Records from a collection:
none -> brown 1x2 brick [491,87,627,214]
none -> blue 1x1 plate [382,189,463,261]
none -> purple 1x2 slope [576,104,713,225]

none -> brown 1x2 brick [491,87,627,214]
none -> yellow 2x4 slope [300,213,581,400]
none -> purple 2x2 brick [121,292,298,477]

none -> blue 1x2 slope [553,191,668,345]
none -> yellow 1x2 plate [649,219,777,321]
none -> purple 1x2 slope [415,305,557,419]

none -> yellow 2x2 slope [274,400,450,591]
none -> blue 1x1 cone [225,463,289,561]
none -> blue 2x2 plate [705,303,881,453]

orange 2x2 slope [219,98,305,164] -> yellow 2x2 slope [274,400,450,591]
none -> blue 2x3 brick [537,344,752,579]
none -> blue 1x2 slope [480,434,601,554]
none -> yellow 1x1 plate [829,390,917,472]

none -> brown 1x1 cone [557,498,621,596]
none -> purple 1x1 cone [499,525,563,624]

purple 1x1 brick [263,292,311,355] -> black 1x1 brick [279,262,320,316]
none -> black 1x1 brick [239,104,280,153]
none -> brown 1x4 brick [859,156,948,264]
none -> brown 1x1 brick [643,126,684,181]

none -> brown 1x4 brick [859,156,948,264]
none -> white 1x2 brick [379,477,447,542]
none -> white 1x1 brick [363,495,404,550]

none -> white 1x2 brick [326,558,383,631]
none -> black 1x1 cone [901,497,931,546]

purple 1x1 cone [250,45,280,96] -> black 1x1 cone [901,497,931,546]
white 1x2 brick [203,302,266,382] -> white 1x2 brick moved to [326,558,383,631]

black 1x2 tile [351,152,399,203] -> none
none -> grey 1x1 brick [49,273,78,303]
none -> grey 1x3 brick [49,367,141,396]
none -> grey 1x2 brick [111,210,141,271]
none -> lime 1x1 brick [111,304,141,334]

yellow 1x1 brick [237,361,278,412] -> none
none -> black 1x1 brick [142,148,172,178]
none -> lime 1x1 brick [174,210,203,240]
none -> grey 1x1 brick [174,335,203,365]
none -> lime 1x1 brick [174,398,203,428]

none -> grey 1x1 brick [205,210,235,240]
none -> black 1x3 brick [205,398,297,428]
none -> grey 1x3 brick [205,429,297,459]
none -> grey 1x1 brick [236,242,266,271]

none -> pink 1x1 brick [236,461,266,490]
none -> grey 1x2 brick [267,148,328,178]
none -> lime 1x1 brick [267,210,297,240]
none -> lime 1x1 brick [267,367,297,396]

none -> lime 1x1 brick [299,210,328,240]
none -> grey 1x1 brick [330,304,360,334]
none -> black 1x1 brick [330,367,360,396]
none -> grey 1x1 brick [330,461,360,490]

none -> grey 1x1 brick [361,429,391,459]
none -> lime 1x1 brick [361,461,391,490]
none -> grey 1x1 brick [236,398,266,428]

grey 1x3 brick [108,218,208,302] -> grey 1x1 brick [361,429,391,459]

Assignment: Start at the first line of the data above. Stop after the line containing "none -> yellow 1x2 plate [649,219,777,321]", reproducing each line exactly and adding nothing.

Response to the task:
none -> brown 1x2 brick [491,87,627,214]
none -> blue 1x1 plate [382,189,463,261]
none -> purple 1x2 slope [576,104,713,225]

none -> brown 1x2 brick [491,87,627,214]
none -> yellow 2x4 slope [300,213,581,400]
none -> purple 2x2 brick [121,292,298,477]

none -> blue 1x2 slope [553,191,668,345]
none -> yellow 1x2 plate [649,219,777,321]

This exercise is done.